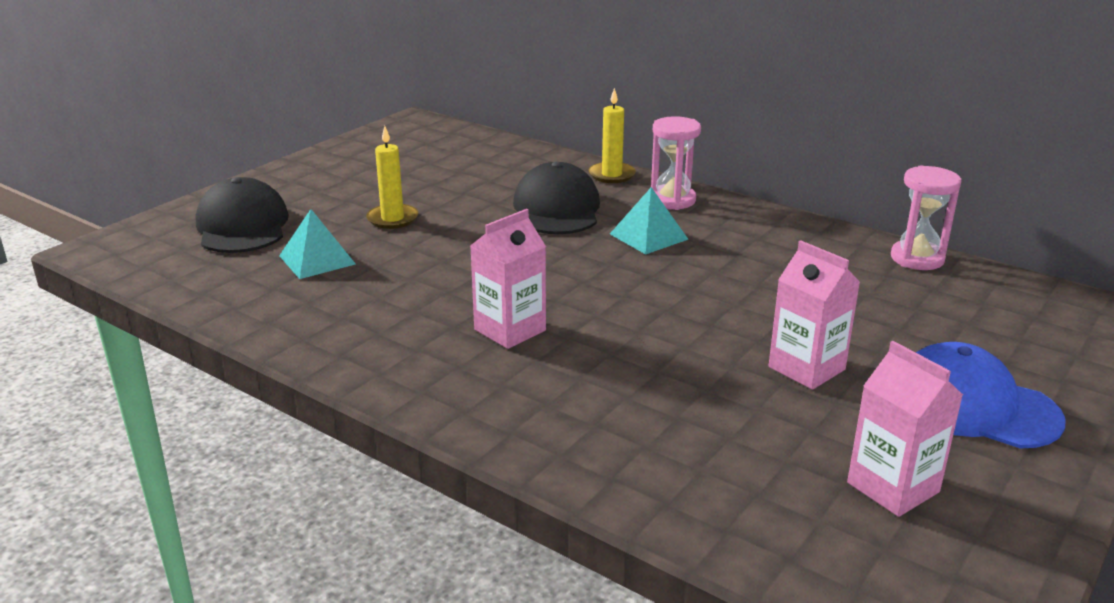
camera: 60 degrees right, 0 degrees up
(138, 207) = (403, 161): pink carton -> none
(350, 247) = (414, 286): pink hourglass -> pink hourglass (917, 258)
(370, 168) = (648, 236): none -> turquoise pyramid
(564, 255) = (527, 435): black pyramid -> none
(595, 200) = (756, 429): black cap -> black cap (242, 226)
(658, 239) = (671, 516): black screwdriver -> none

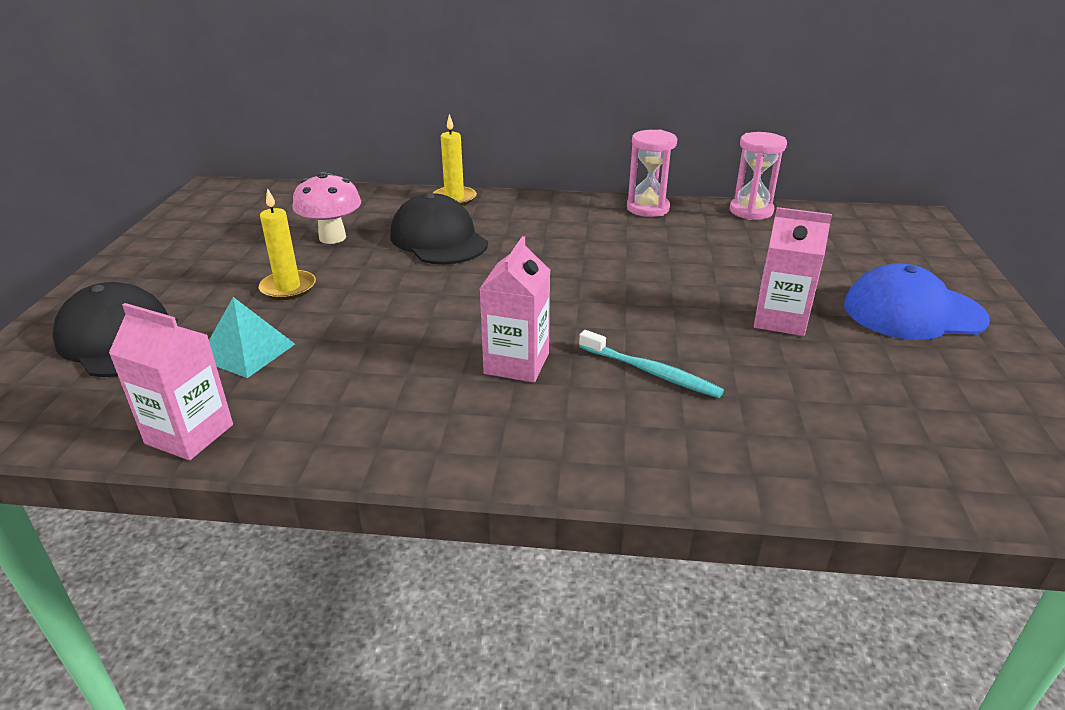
camera: 30 degrees left, 5 degrees up
(468, 186) = (332, 237): none -> pink mushroom
(618, 372) = (650, 372): none -> turquoise toothbrush
(648, 236) = (542, 244): turquoise pyramid -> none
(672, 200) = (527, 208): pink hourglass -> pink hourglass (648, 208)
(893, 487) = (944, 396): pink carton -> pink carton (189, 434)

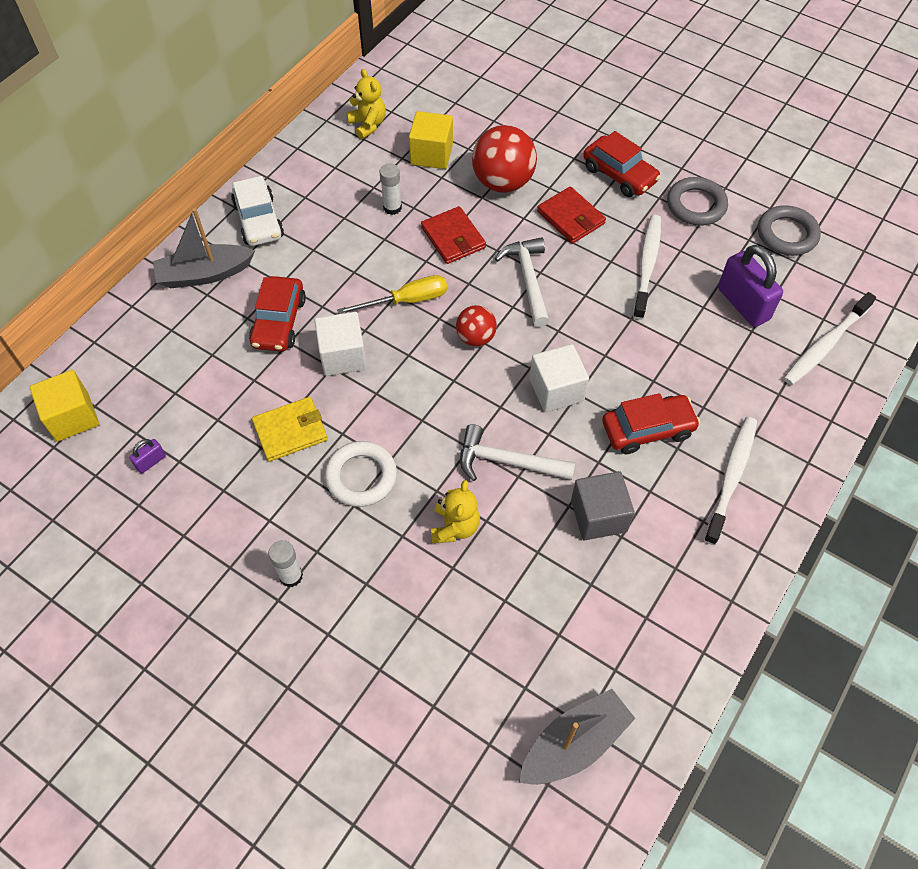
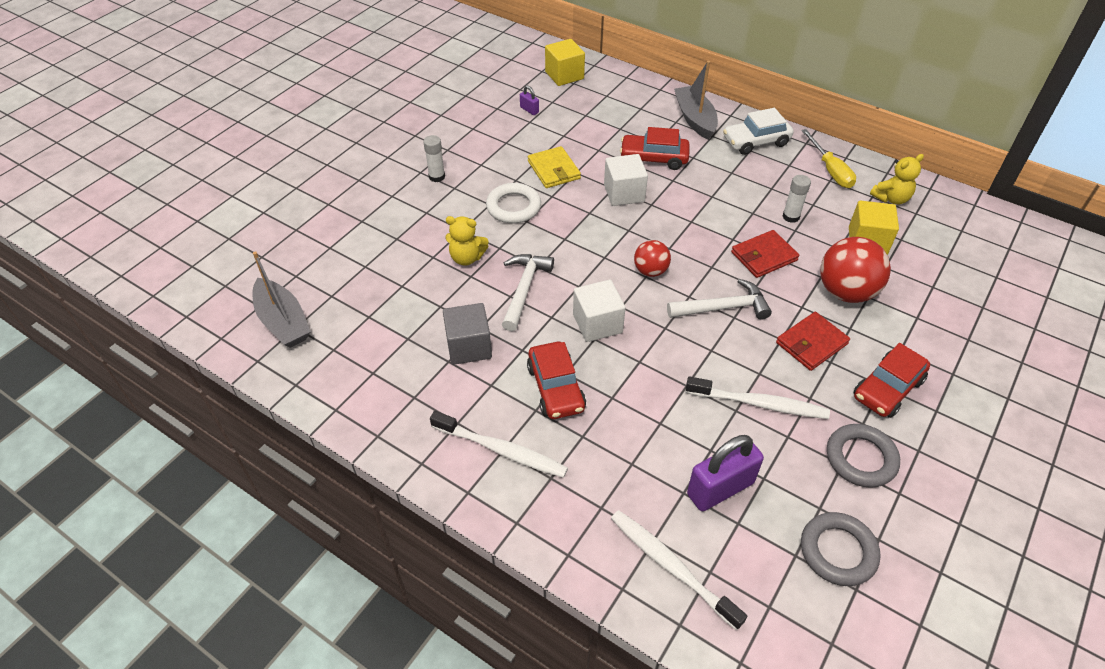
camera: 90 degrees right, 10 degrees down
(406, 301) = (685, 227): yellow screwdriver -> yellow screwdriver (830, 170)

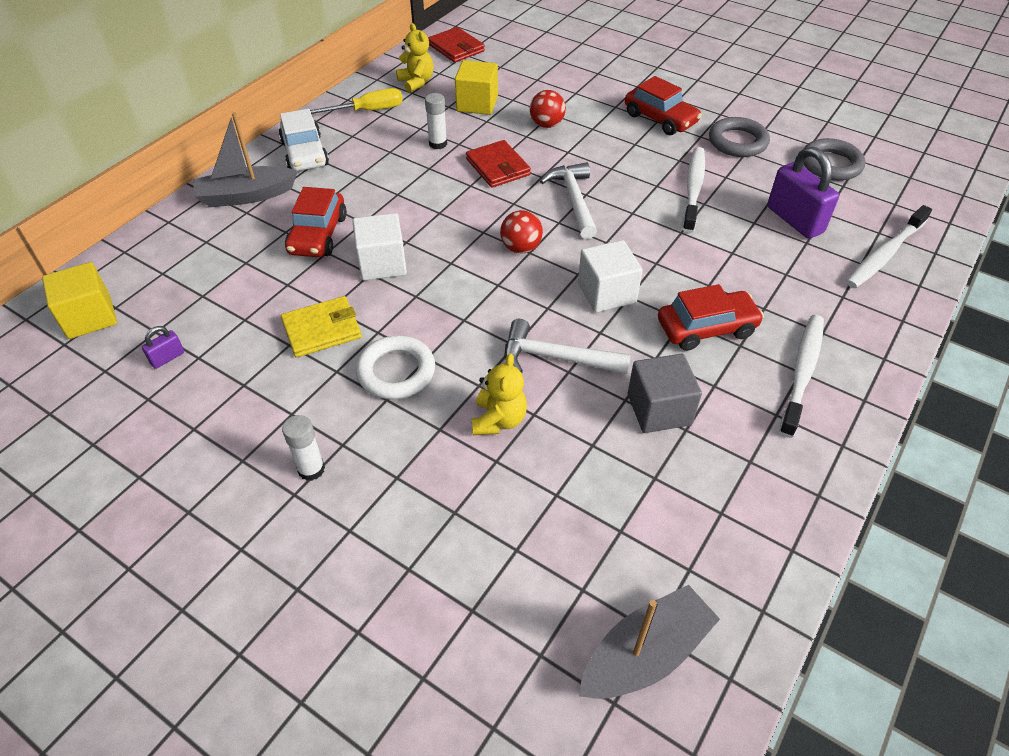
camera: 90 degrees left, 0 degrees up
(811, 343) = (614, 151): red wallet -> red wallet (456, 48)
(846, 292) = (546, 124): red ball -> red ball, size x0.57

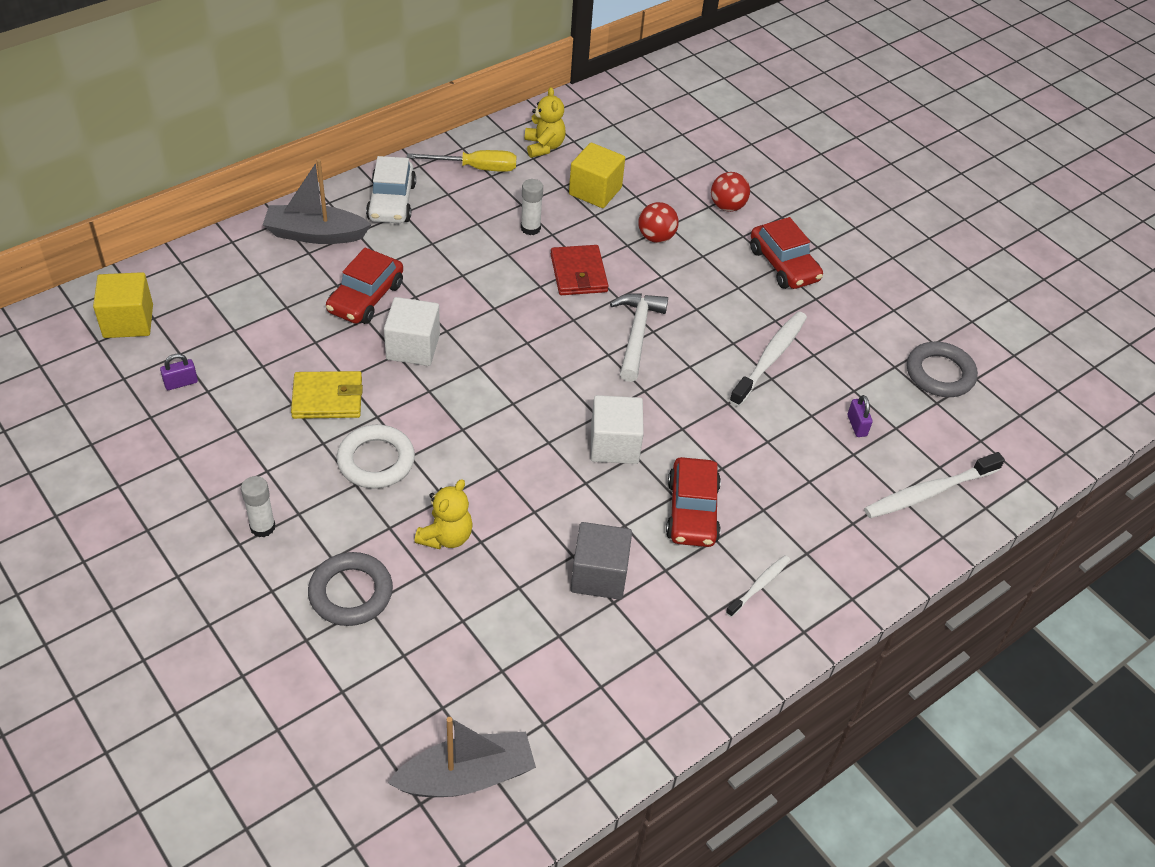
camera: 15 degrees right, 0 degrees up
(456, 48) = (607, 113): red wallet -> none
(521, 248) = (555, 371): red ball -> red ball (727, 206)
(556, 358) = (530, 494): white hammer -> none
(706, 328) = (692, 511): red car -> red car turned 90 degrees clockwise
(737, 142) = (852, 317): grey ring -> grey ring (351, 593)
(794, 220) = (856, 425): purple padlock -> purple padlock, size x0.46
(802, 373) = (759, 585): white toothbrush -> white toothbrush, size x0.56

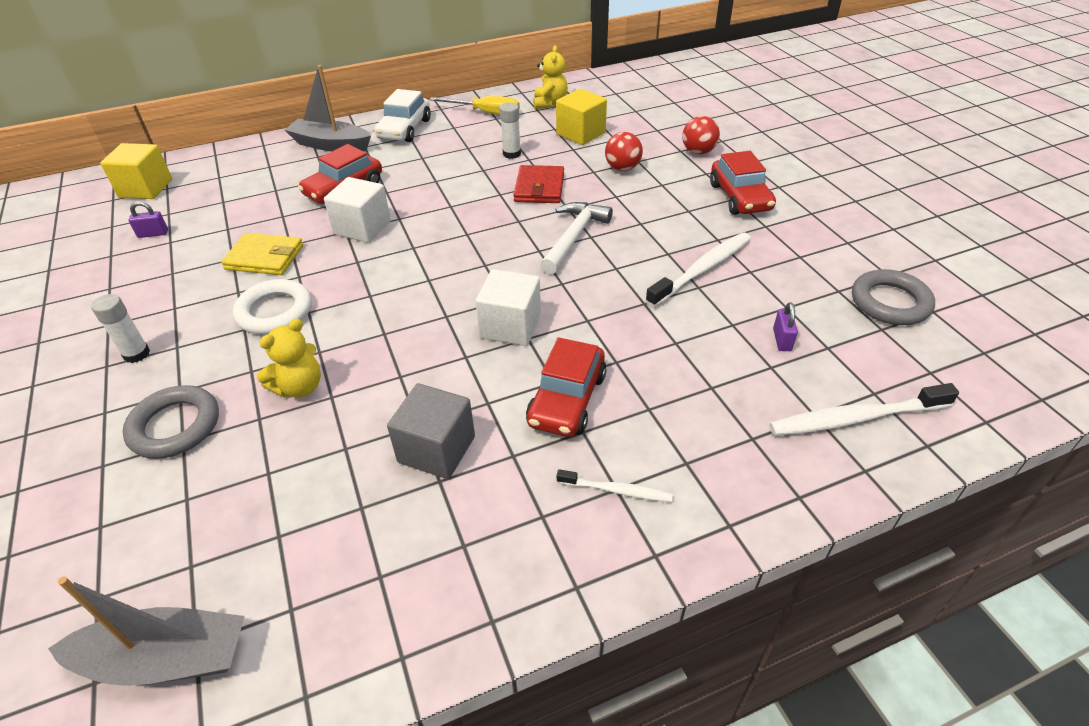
camera: 20 degrees right, 5 degrees down
(759, 585) = (617, 490): white toothbrush -> white toothbrush turned 45 degrees clockwise

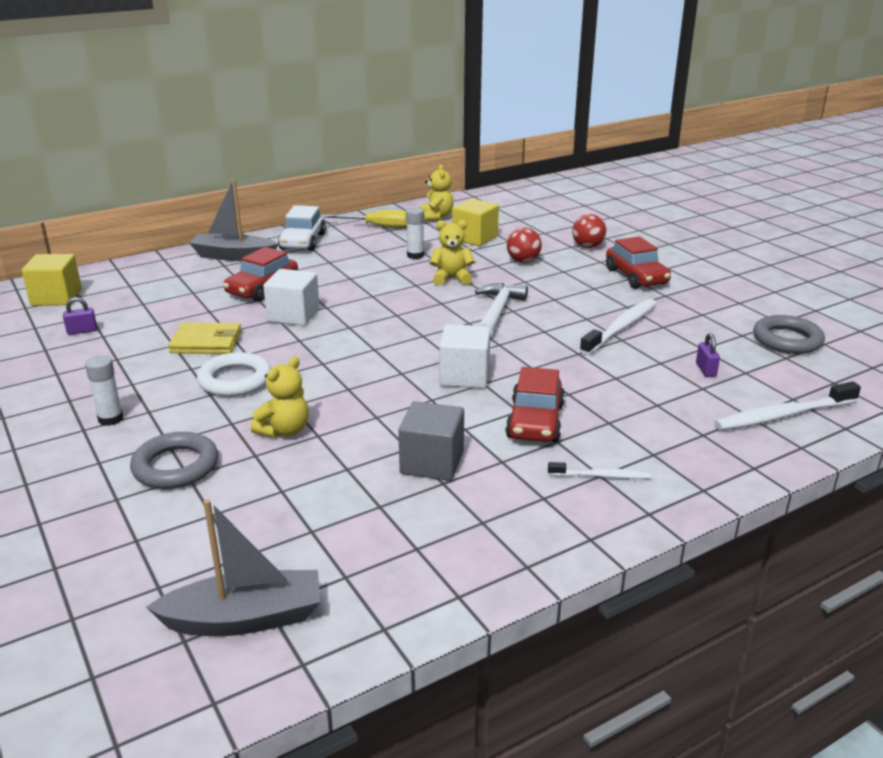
camera: 10 degrees left, 15 degrees down
(539, 188) = (451, 278): red wallet -> yellow teddy bear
▬▬▬▬▬▬
-- Problem details --
Pull together all lines from the data that mention the word "wallet".

-- Task answer --
(811, 343) = (614, 151): red wallet -> red wallet (456, 48)
(456, 48) = (607, 113): red wallet -> none
(539, 188) = (451, 278): red wallet -> yellow teddy bear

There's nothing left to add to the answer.